Content starts

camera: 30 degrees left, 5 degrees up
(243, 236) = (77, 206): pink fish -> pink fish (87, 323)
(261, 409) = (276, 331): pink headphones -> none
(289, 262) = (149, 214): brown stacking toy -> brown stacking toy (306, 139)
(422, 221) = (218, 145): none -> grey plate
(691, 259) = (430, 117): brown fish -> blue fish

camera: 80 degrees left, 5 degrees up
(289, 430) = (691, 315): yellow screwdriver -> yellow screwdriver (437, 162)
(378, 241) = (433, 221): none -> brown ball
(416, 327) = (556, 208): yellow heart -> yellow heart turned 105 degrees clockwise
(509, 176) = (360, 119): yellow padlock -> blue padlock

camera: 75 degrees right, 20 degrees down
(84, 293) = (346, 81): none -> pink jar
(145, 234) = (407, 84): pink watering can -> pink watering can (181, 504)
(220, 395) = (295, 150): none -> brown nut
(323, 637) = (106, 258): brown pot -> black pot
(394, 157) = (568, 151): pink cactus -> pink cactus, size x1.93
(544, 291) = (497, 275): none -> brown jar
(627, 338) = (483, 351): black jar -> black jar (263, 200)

Content ends
Content starts

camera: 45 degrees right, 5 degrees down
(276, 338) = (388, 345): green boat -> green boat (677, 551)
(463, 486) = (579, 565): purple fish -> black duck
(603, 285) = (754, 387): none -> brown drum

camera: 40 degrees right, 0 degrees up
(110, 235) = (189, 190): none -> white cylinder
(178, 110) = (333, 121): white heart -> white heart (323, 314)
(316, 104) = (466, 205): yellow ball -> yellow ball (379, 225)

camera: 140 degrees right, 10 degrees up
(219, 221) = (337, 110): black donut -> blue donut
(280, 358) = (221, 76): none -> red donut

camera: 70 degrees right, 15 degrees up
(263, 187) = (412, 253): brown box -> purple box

Content ends
Content starts

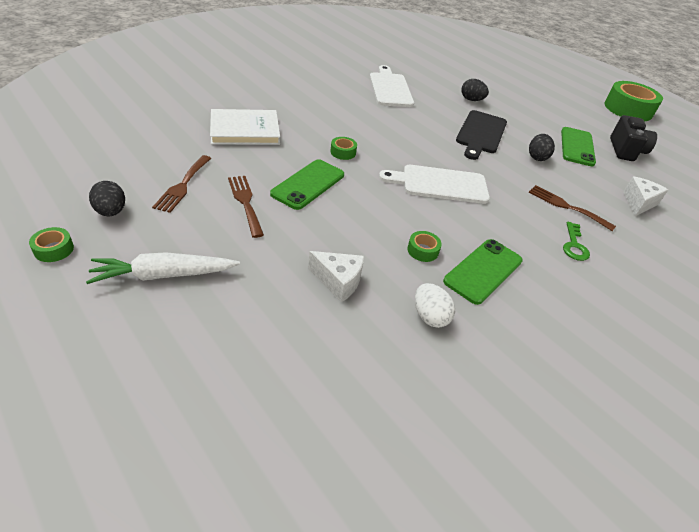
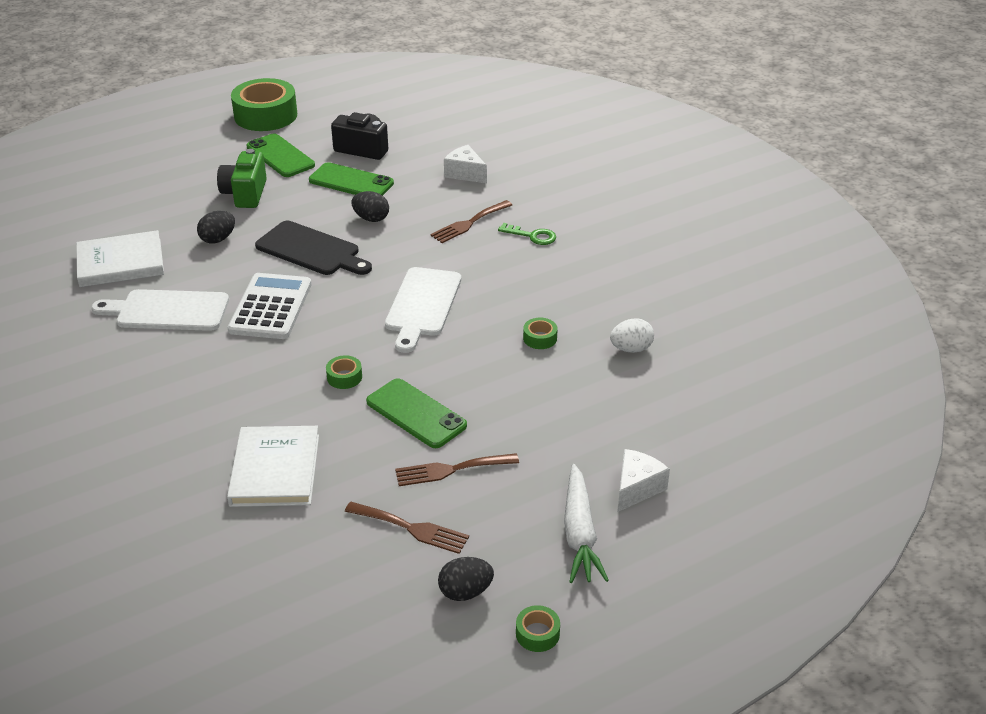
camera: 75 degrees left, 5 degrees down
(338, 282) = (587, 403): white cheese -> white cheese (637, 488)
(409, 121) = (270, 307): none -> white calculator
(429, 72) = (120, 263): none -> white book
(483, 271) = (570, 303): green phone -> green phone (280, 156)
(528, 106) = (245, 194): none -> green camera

Content ends

State how many lines of the material above contain the word "blue". Say nothing else.

(Exercise output): 3